- ASSIGNMENT
Everything from the line containing "R23: 3.3k (BASE2, GND) -> 3.9k (BASE2, GND)" through the last line of the data below must be copied exactly, with no other lines included.
Top of THE RECORDS
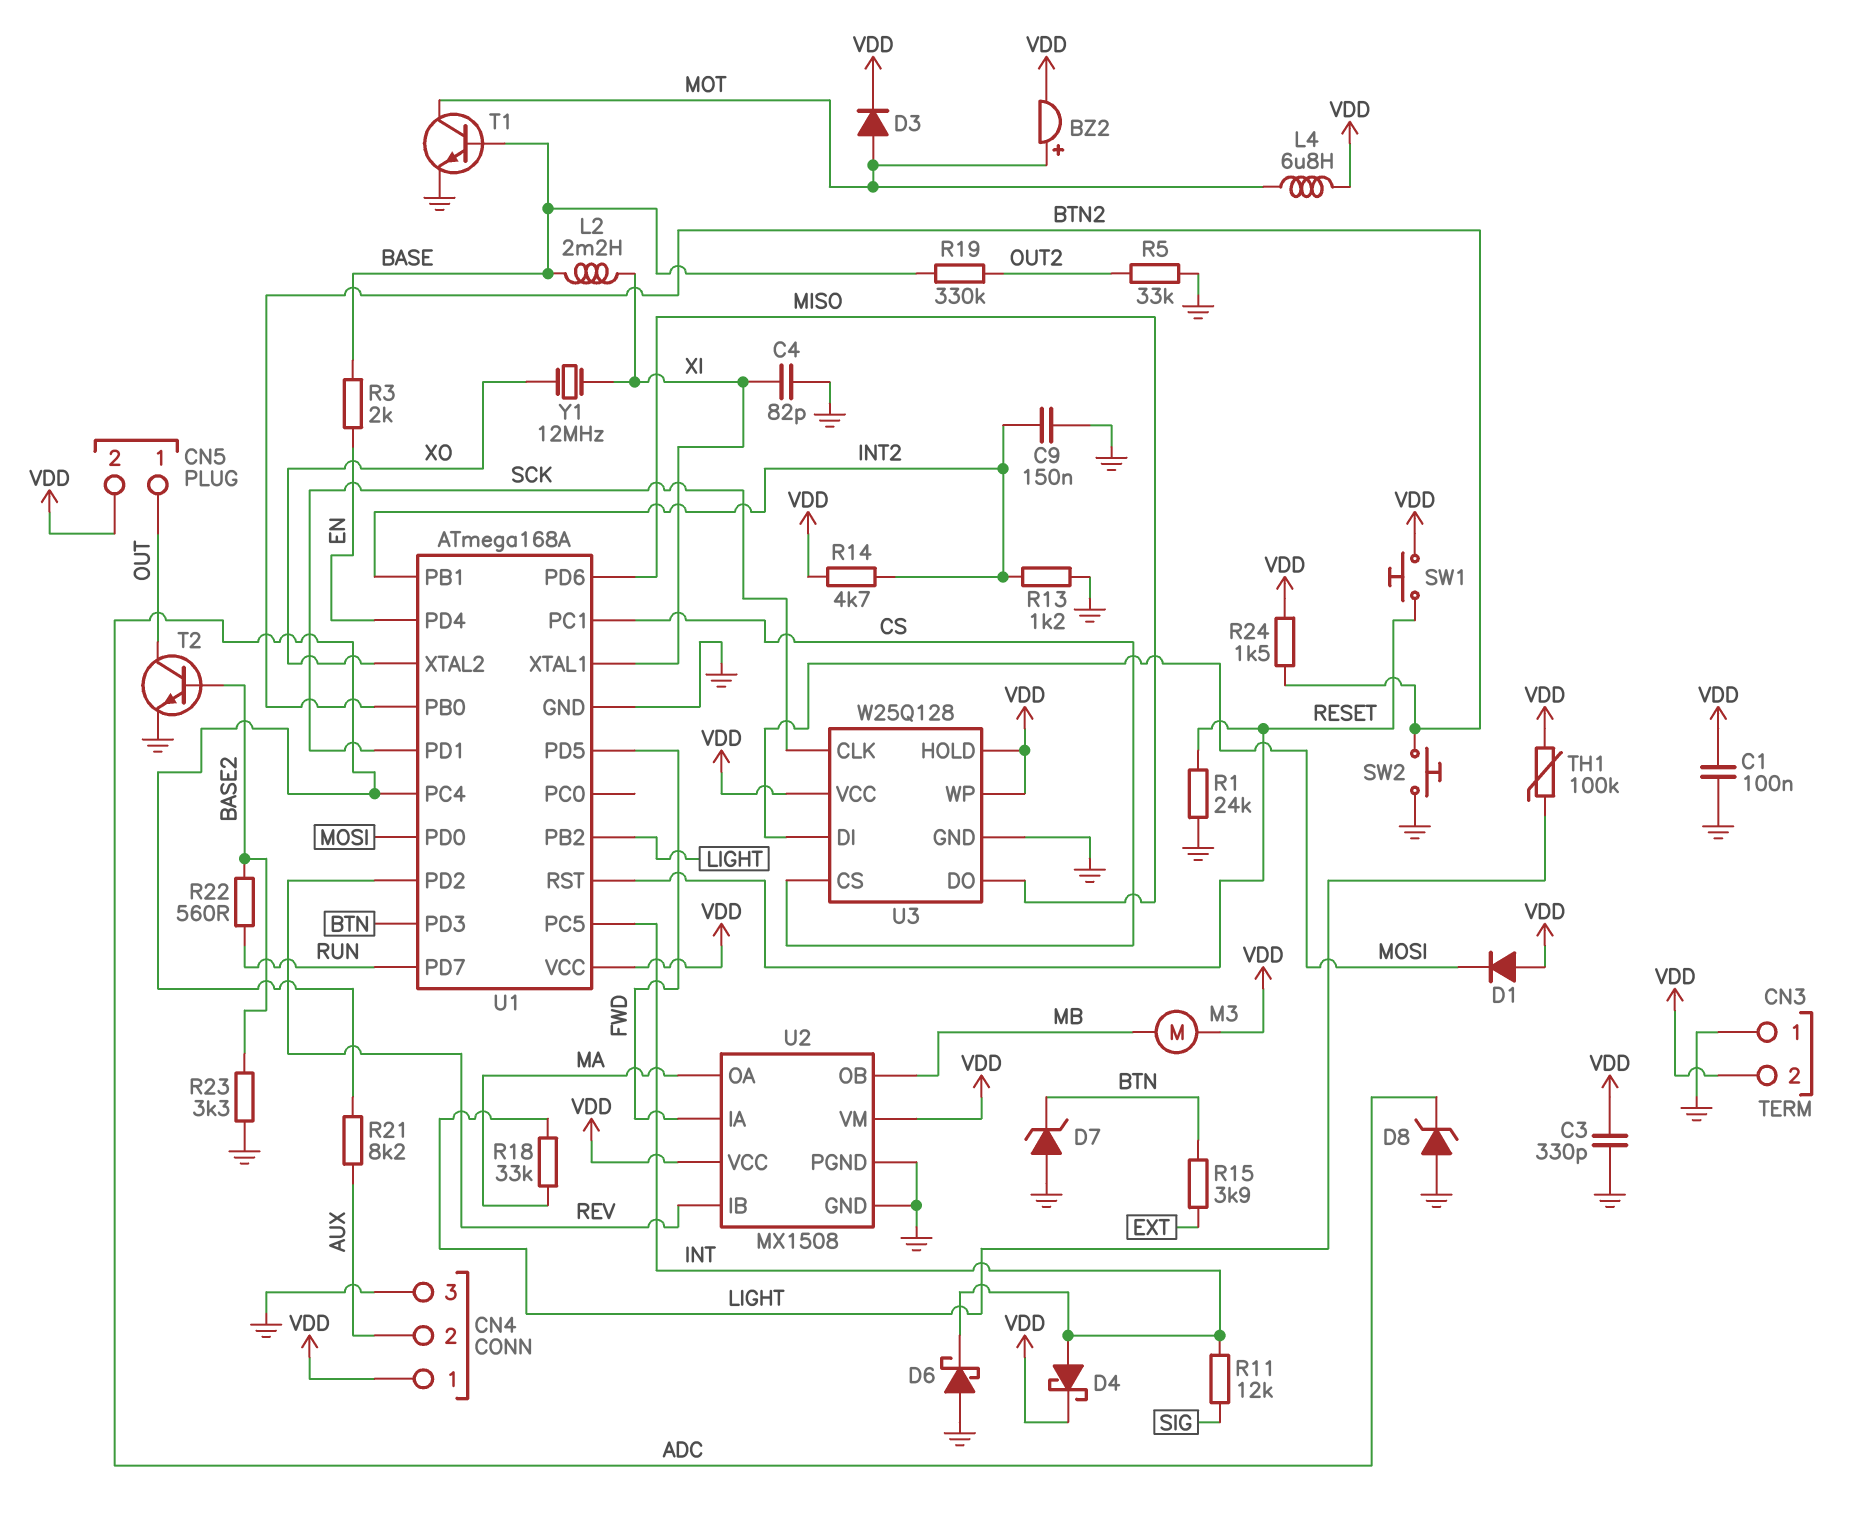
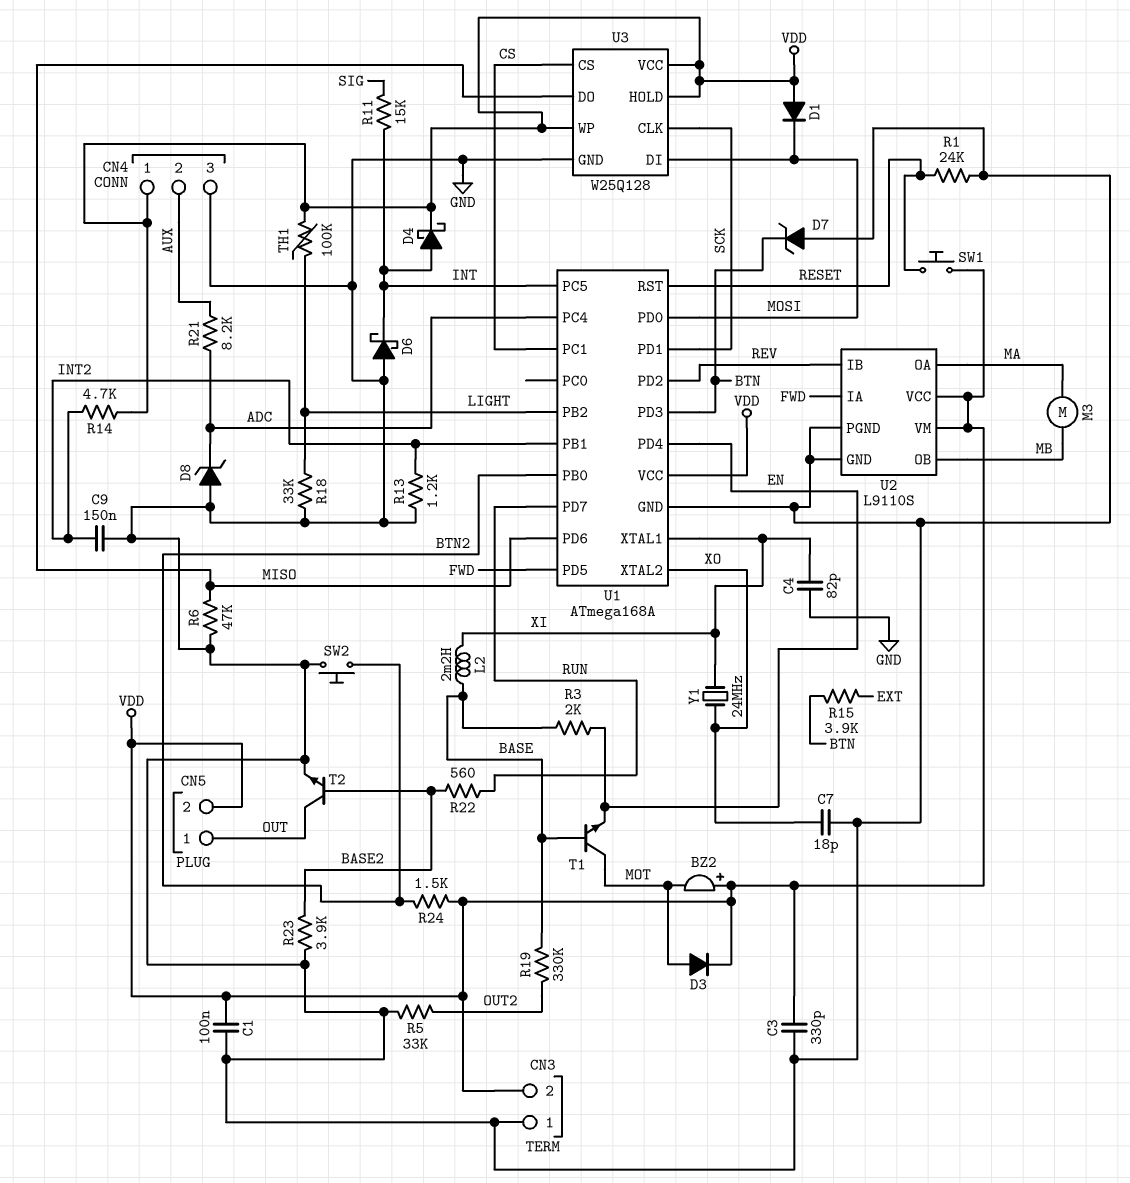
BZ2: buzzer (plus MOT, minus VDD) -> buzzer (plus VDD, minus MOT)
C7: none -> 18pF (GND, XO)
L4: 6.8uH (MOT, VDD) -> none
M3: motor (MB, VDD) -> motor (MA, MB)
R6: none -> 47k (GND, MISO)
R11: 12k (INT, SIG) -> 15k (INT, SIG)
R18: 33k (LIGHT, MA) -> 33k (GND, LIGHT)
R23: 3.3k (BASE2, GND) -> 3.9k (BASE2, GND)
T1: NPN (B BASE, C MOT, E GND) -> NPN (B BASE, C MOT, E EN)
U2: MX1508 -> L9110S
Y1: 12MHz (XI, XO) -> 24MHz (XI, XO)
Bottom of THE RECORDS
- FINISHED EXERCISE
R23: 3.3k (BASE2, GND) -> 3.9k (BASE2, GND)
T1: NPN (B BASE, C MOT, E GND) -> NPN (B BASE, C MOT, E EN)
U2: MX1508 -> L9110S
Y1: 12MHz (XI, XO) -> 24MHz (XI, XO)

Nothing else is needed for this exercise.